> Problem:
Please write out all of the entries beneath this line exactly, skipping the pictures.

Scene images with change listings
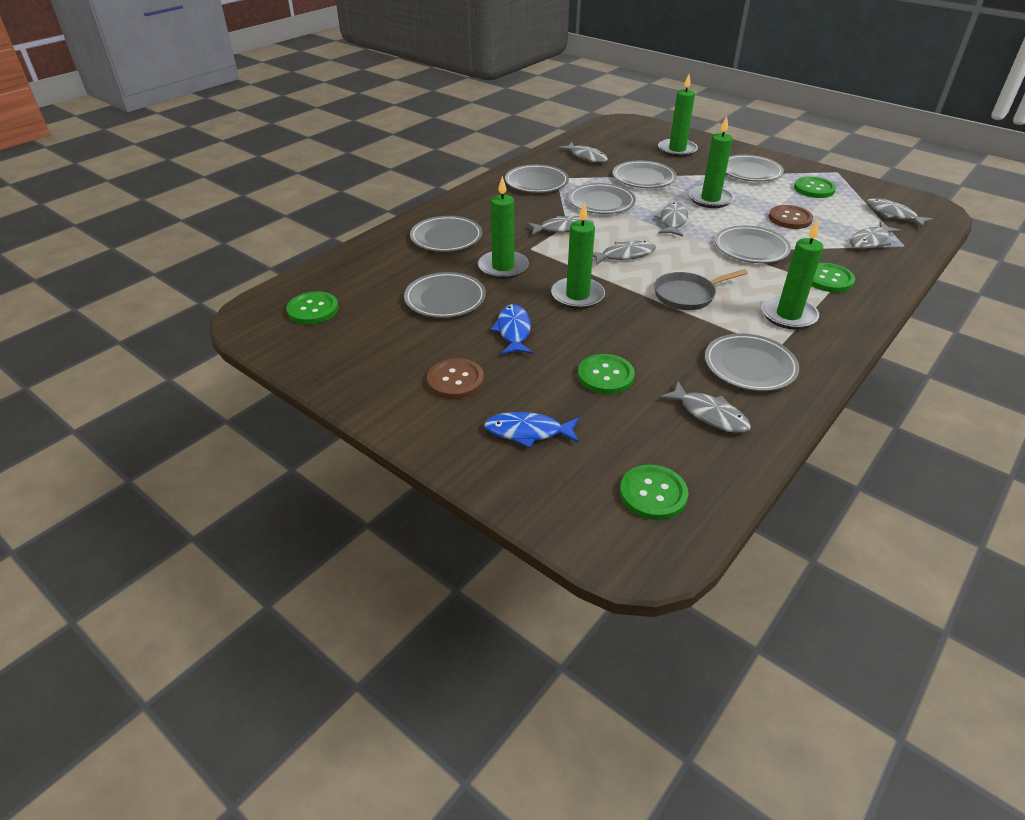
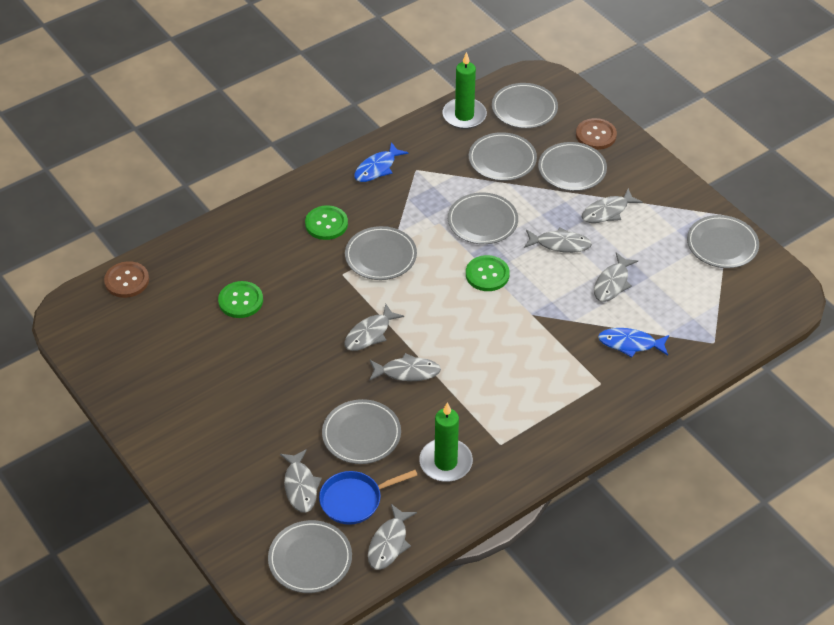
blue pan: 0 -> 1
green button: 5 -> 3
green candle: 5 -> 2
grey pan: 1 -> 0

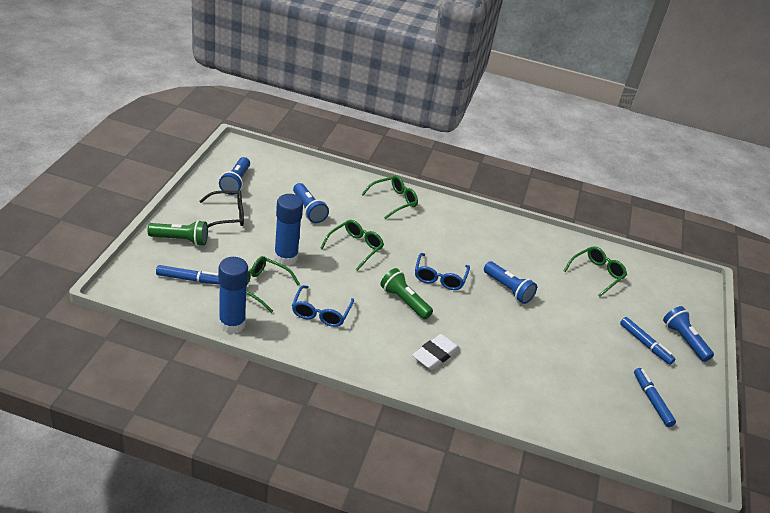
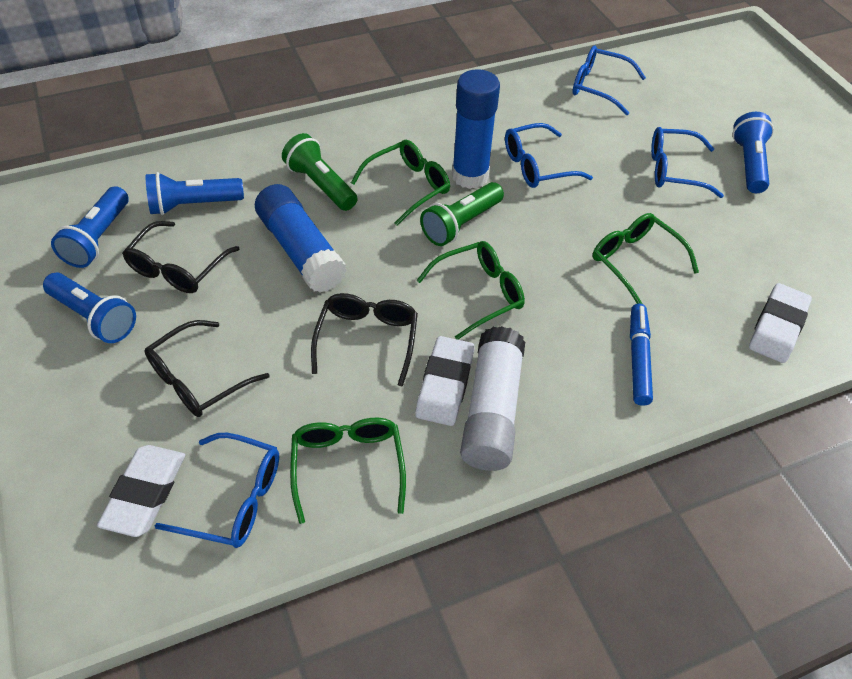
black glasses: 1 -> 3
blue glasses: 2 -> 4
blue marker: 3 -> 1
white eraser: 1 -> 3
white glue stick: 0 -> 1

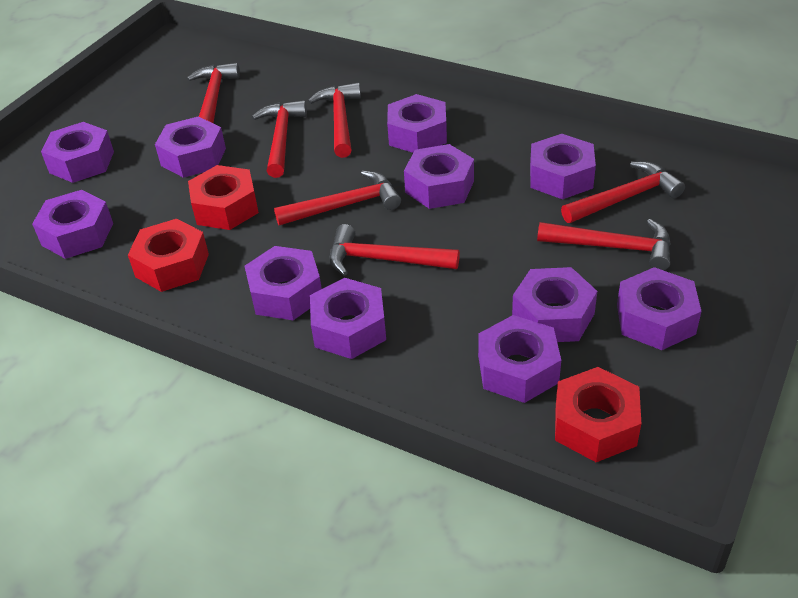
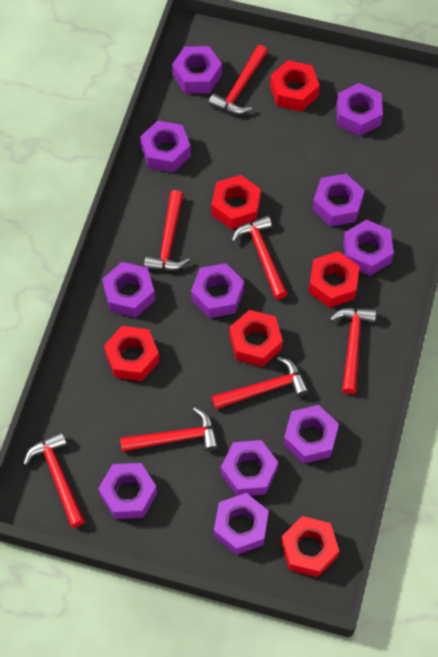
red nut: 3 -> 6

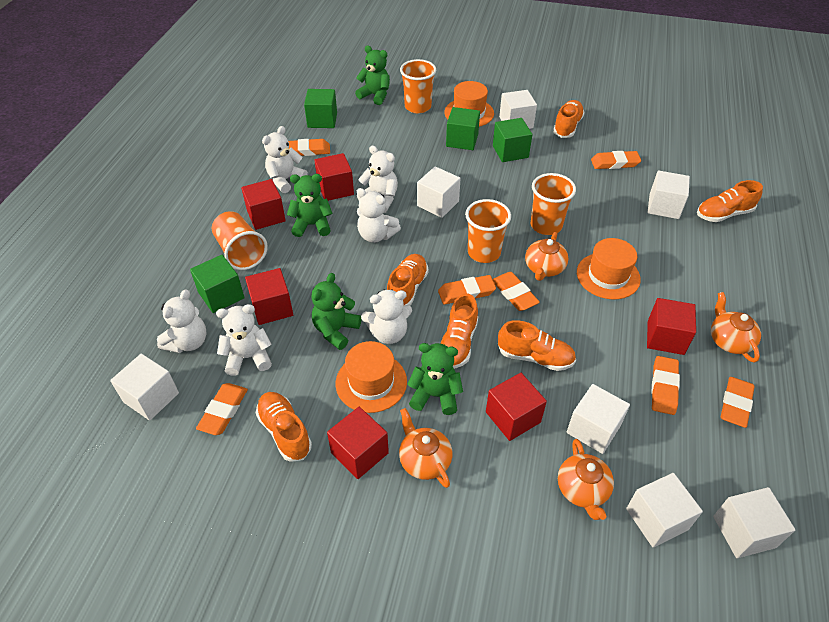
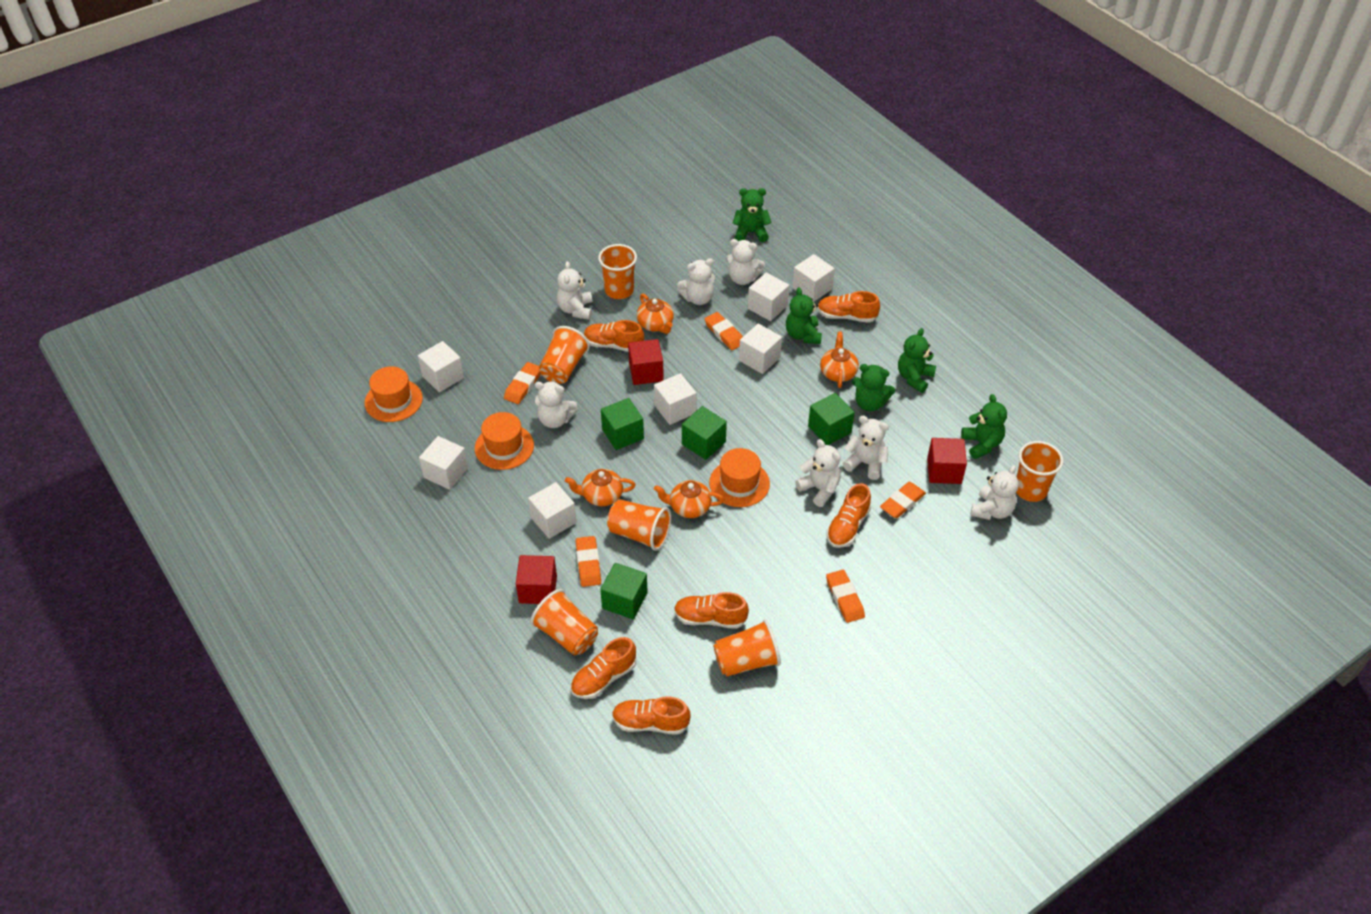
green teddy bear: 4 -> 5
orange cup: 4 -> 6
orange eraser: 7 -> 5
red cube: 6 -> 3
white teddy bear: 6 -> 7

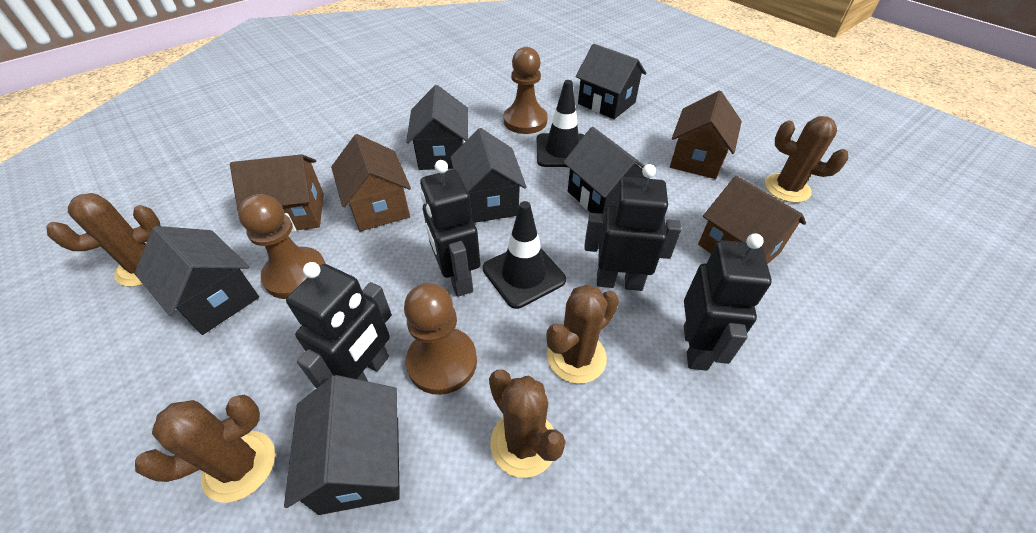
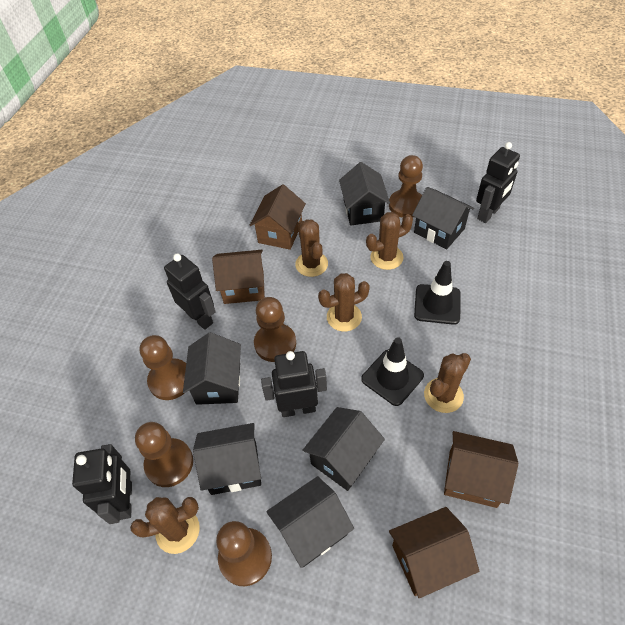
brown pawn: 3 -> 5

> Exercise result:
blue pan: 0 -> 1
green button: 5 -> 3
green candle: 5 -> 2
grey pan: 1 -> 0

black glasses: 1 -> 3
blue glasses: 2 -> 4
blue marker: 3 -> 1
white eraser: 1 -> 3
white glue stick: 0 -> 1

red nut: 3 -> 6

green teddy bear: 4 -> 5
orange cup: 4 -> 6
orange eraser: 7 -> 5
red cube: 6 -> 3
white teddy bear: 6 -> 7

brown pawn: 3 -> 5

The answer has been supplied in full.